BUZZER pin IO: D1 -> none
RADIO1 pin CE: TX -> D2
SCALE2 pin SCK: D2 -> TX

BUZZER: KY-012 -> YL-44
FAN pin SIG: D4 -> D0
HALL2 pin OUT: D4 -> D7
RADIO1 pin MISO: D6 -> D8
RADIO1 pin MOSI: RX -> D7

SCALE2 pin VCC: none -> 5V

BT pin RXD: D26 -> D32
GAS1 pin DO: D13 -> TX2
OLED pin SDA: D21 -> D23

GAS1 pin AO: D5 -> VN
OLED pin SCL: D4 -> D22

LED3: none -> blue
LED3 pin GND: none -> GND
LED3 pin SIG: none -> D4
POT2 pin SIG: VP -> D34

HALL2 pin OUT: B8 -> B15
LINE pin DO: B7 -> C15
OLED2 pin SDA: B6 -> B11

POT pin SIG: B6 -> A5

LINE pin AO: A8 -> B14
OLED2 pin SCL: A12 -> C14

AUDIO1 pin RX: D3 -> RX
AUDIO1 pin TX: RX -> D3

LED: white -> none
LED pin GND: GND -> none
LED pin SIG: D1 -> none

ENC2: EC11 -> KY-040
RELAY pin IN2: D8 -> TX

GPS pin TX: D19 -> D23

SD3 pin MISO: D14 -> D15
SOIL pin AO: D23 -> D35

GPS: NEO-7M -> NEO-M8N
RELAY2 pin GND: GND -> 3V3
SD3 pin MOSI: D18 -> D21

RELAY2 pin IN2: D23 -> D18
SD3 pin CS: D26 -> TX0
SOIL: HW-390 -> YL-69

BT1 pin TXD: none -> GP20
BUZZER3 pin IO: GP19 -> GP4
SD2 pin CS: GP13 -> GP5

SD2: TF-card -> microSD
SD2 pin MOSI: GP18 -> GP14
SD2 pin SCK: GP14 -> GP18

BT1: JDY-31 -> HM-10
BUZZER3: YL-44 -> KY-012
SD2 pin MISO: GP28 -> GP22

##########

■ **Task goal**
Generate an exact reproduction of all entries.

■ **Answer space**
BUZZER pin IO: D1 -> none
RADIO1 pin CE: TX -> D2
SCALE2 pin SCK: D2 -> TX

BUZZER: KY-012 -> YL-44
FAN pin SIG: D4 -> D0
HALL2 pin OUT: D4 -> D7
RADIO1 pin MISO: D6 -> D8
RADIO1 pin MOSI: RX -> D7

SCALE2 pin VCC: none -> 5V

BT pin RXD: D26 -> D32
GAS1 pin DO: D13 -> TX2
OLED pin SDA: D21 -> D23

GAS1 pin AO: D5 -> VN
OLED pin SCL: D4 -> D22

LED3: none -> blue
LED3 pin GND: none -> GND
LED3 pin SIG: none -> D4
POT2 pin SIG: VP -> D34

HALL2 pin OUT: B8 -> B15
LINE pin DO: B7 -> C15
OLED2 pin SDA: B6 -> B11

POT pin SIG: B6 -> A5

LINE pin AO: A8 -> B14
OLED2 pin SCL: A12 -> C14

AUDIO1 pin RX: D3 -> RX
AUDIO1 pin TX: RX -> D3

LED: white -> none
LED pin GND: GND -> none
LED pin SIG: D1 -> none

ENC2: EC11 -> KY-040
RELAY pin IN2: D8 -> TX

GPS pin TX: D19 -> D23

SD3 pin MISO: D14 -> D15
SOIL pin AO: D23 -> D35

GPS: NEO-7M -> NEO-M8N
RELAY2 pin GND: GND -> 3V3
SD3 pin MOSI: D18 -> D21

RELAY2 pin IN2: D23 -> D18
SD3 pin CS: D26 -> TX0
SOIL: HW-390 -> YL-69

BT1 pin TXD: none -> GP20
BUZZER3 pin IO: GP19 -> GP4
SD2 pin CS: GP13 -> GP5

SD2: TF-card -> microSD
SD2 pin MOSI: GP18 -> GP14
SD2 pin SCK: GP14 -> GP18

BT1: JDY-31 -> HM-10
BUZZER3: YL-44 -> KY-012
SD2 pin MISO: GP28 -> GP22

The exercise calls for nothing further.